Each record below must be returned exactly as shown.

++++ Extracted information ++++

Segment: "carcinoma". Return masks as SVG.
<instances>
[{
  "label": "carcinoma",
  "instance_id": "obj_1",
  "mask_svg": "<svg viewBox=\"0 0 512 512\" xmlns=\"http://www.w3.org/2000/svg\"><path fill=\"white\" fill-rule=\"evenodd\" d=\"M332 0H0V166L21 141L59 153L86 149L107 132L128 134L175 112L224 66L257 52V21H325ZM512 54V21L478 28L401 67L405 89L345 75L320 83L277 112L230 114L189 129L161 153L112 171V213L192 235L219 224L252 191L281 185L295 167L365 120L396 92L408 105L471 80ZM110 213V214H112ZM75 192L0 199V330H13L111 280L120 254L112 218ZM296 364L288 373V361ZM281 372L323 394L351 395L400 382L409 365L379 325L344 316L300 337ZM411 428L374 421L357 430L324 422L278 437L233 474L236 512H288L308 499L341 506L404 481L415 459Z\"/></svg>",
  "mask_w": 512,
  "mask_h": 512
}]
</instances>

++++

- Exercise output -
Segment: "carcinoma". Return masks as SVG.
<instances>
[{
  "label": "carcinoma",
  "instance_id": "obj_1",
  "mask_svg": "<svg viewBox=\"0 0 512 512\" xmlns=\"http://www.w3.org/2000/svg\"><path fill=\"white\" fill-rule=\"evenodd\" d=\"M332 0H0V166L21 141L59 153L86 149L107 132L128 134L175 112L224 66L257 52V21H325ZM512 54V21L478 28L401 67L405 89L345 75L320 83L277 112L230 114L189 129L161 153L112 171V213L192 235L219 224L252 191L281 185L295 167L365 120L396 92L408 105L471 80ZM110 213V214H112ZM75 192L0 199V330H13L111 280L120 254L112 218ZM296 364L288 373V361ZM281 372L323 394L351 395L400 382L409 365L379 325L344 316L300 337ZM411 428L374 421L357 430L324 422L278 437L233 474L236 512H288L308 499L341 506L404 481L415 459Z\"/></svg>",
  "mask_w": 512,
  "mask_h": 512
}]
</instances>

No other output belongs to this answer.